** Given records follows **
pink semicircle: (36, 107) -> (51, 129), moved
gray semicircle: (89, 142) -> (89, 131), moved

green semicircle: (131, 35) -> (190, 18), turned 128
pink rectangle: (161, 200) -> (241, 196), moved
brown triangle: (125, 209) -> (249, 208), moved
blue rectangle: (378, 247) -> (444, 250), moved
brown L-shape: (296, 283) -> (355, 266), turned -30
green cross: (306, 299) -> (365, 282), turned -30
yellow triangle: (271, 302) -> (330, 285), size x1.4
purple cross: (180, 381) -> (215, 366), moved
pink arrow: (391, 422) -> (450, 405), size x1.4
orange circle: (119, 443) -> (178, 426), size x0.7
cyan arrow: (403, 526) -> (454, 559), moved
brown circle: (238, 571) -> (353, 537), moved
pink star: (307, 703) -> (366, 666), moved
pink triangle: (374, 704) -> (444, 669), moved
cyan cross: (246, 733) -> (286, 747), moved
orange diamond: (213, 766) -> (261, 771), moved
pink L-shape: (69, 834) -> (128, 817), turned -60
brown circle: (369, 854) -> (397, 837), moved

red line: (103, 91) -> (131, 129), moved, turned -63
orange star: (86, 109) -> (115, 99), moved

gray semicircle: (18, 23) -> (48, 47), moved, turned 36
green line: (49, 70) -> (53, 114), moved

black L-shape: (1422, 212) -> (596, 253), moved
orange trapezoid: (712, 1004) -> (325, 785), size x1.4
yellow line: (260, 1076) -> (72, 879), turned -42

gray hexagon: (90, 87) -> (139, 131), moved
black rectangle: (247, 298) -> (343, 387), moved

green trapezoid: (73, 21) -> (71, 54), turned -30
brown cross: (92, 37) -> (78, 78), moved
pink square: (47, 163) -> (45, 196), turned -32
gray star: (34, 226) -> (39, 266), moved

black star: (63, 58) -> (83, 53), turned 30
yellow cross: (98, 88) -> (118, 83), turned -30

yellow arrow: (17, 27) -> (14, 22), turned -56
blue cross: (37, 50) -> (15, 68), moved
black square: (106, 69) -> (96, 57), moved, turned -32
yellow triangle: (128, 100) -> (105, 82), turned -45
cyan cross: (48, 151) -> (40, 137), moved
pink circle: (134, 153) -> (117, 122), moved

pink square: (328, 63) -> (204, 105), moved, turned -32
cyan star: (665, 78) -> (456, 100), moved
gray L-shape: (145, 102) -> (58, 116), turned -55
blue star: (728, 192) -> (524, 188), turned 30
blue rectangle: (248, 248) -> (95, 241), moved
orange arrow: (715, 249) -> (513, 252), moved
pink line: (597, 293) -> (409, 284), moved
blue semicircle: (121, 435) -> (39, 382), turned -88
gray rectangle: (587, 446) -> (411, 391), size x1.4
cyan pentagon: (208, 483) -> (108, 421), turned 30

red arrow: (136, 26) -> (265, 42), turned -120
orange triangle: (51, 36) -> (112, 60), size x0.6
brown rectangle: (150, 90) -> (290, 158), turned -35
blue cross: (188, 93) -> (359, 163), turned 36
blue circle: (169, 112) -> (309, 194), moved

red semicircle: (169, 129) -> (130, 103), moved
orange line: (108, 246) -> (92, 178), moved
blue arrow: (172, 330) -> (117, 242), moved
** End of Given records **
"purple cross: (180, 381) -> (215, 366), moved" marks the last line to print; print everything from the first line of the data through that line, unchanged, and nothing more.

◆ **Response to the exercise**
pink semicircle: (36, 107) -> (51, 129), moved
gray semicircle: (89, 142) -> (89, 131), moved

green semicircle: (131, 35) -> (190, 18), turned 128
pink rectangle: (161, 200) -> (241, 196), moved
brown triangle: (125, 209) -> (249, 208), moved
blue rectangle: (378, 247) -> (444, 250), moved
brown L-shape: (296, 283) -> (355, 266), turned -30
green cross: (306, 299) -> (365, 282), turned -30
yellow triangle: (271, 302) -> (330, 285), size x1.4
purple cross: (180, 381) -> (215, 366), moved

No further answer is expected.